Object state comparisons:
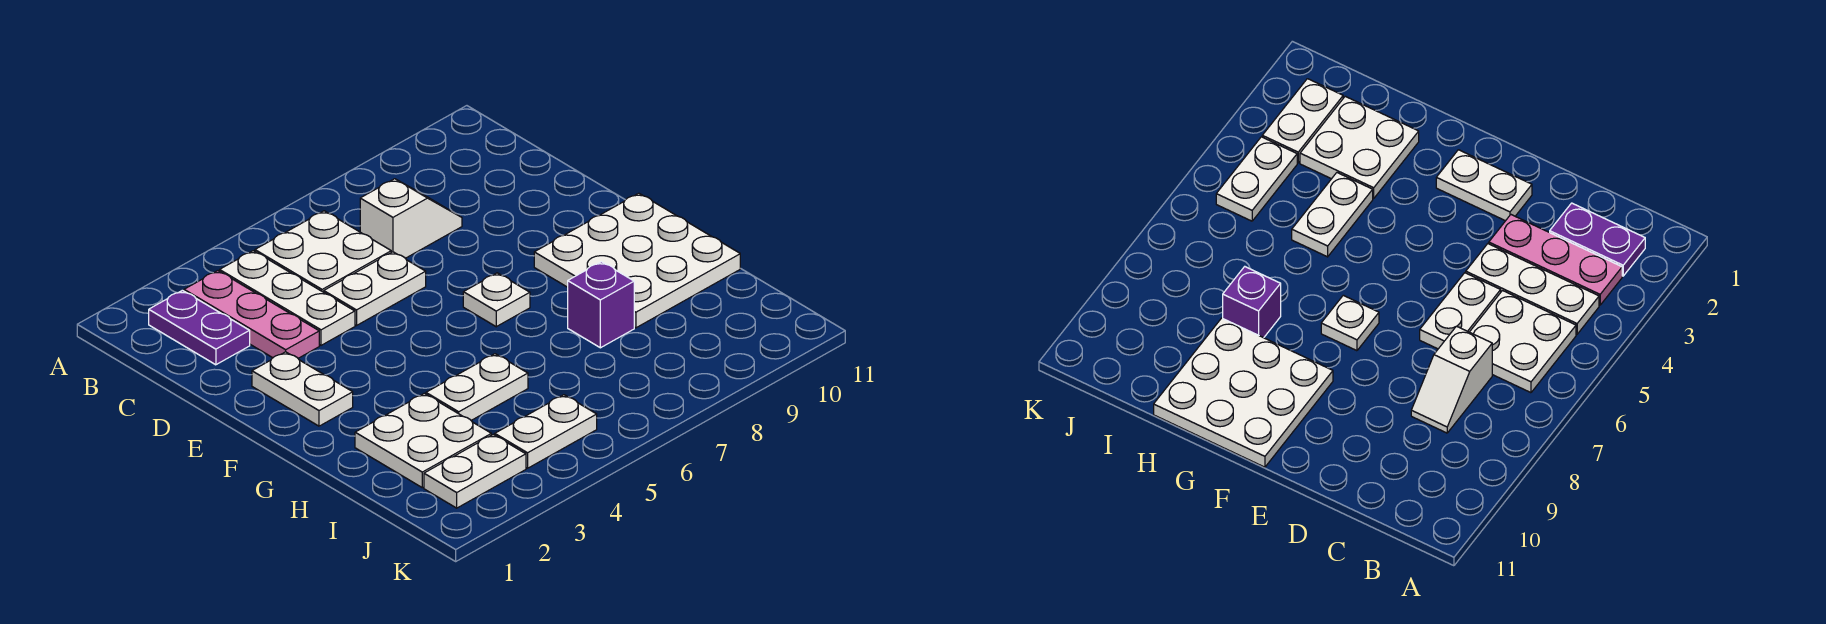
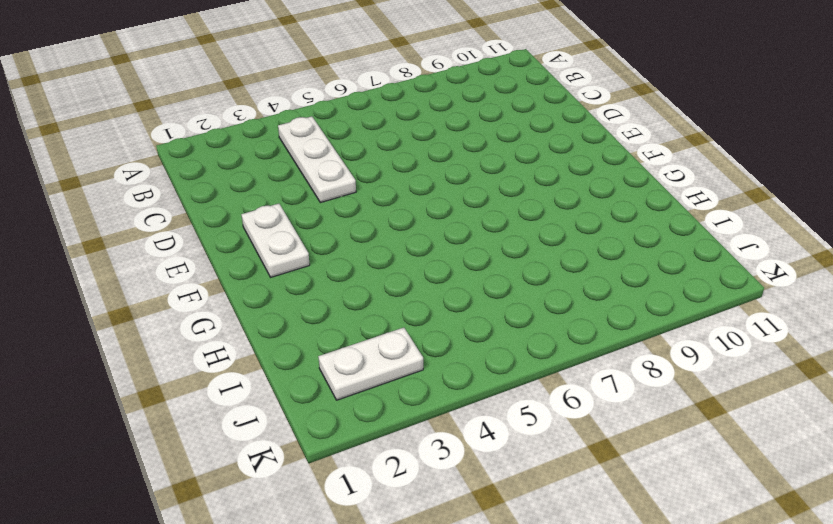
none -> purple plate B2:C2 level 1
none -> pink plate B3:D3 level 1
none -> white plate B5:C6 level 1

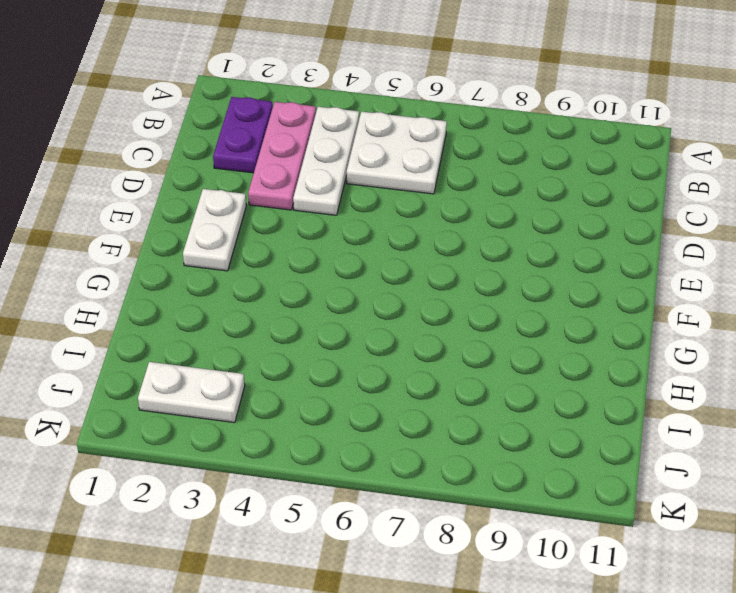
none -> white slope C7:C8 level 1 top 7
none -> white plate D5:D6 level 1
none -> white plate F7 level 1

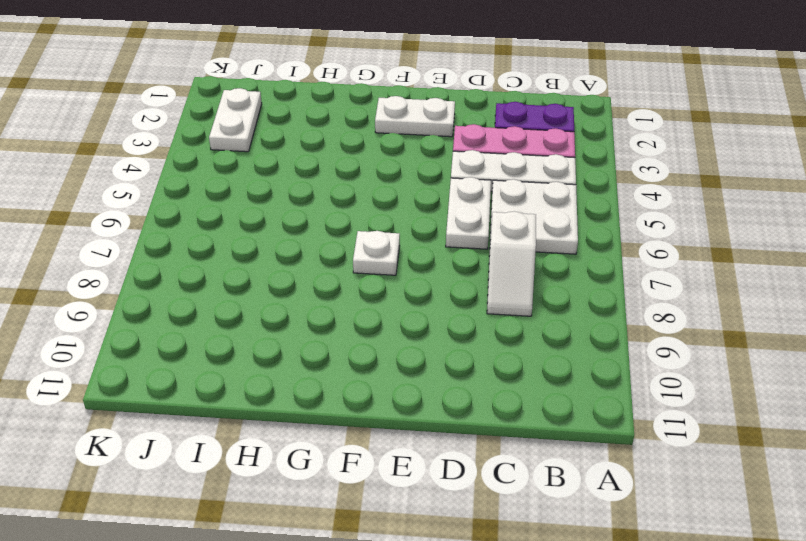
none -> white plate F9:H11 level 1
none -> white plate H2:I3 level 1
none -> white plate H4:H5 level 1

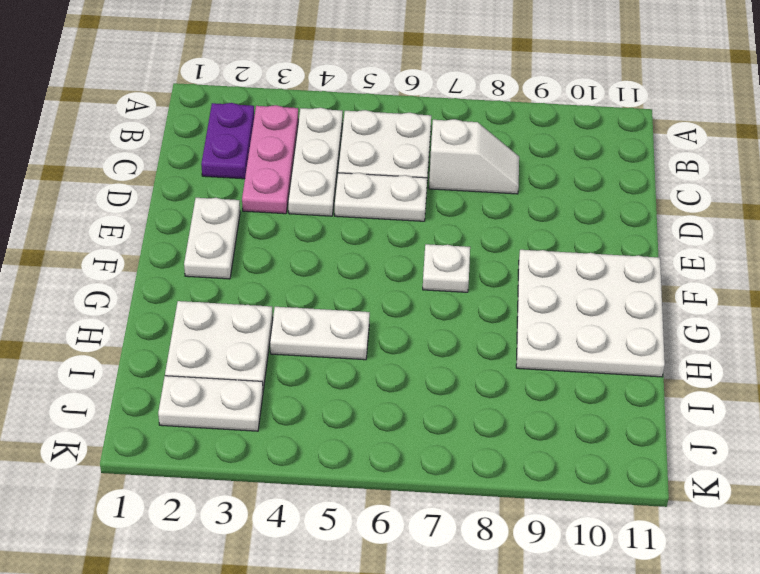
none -> purple brick H8 level 1
none -> white plate J4:J5 level 1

Your assignment » Begin at the line with "none -> white plate H2:I3 level 1" and end at the last line of the data above. Reproduce those lines exactly, but not the pictures.

Response area »
none -> white plate H2:I3 level 1
none -> white plate H4:H5 level 1

none -> purple brick H8 level 1
none -> white plate J4:J5 level 1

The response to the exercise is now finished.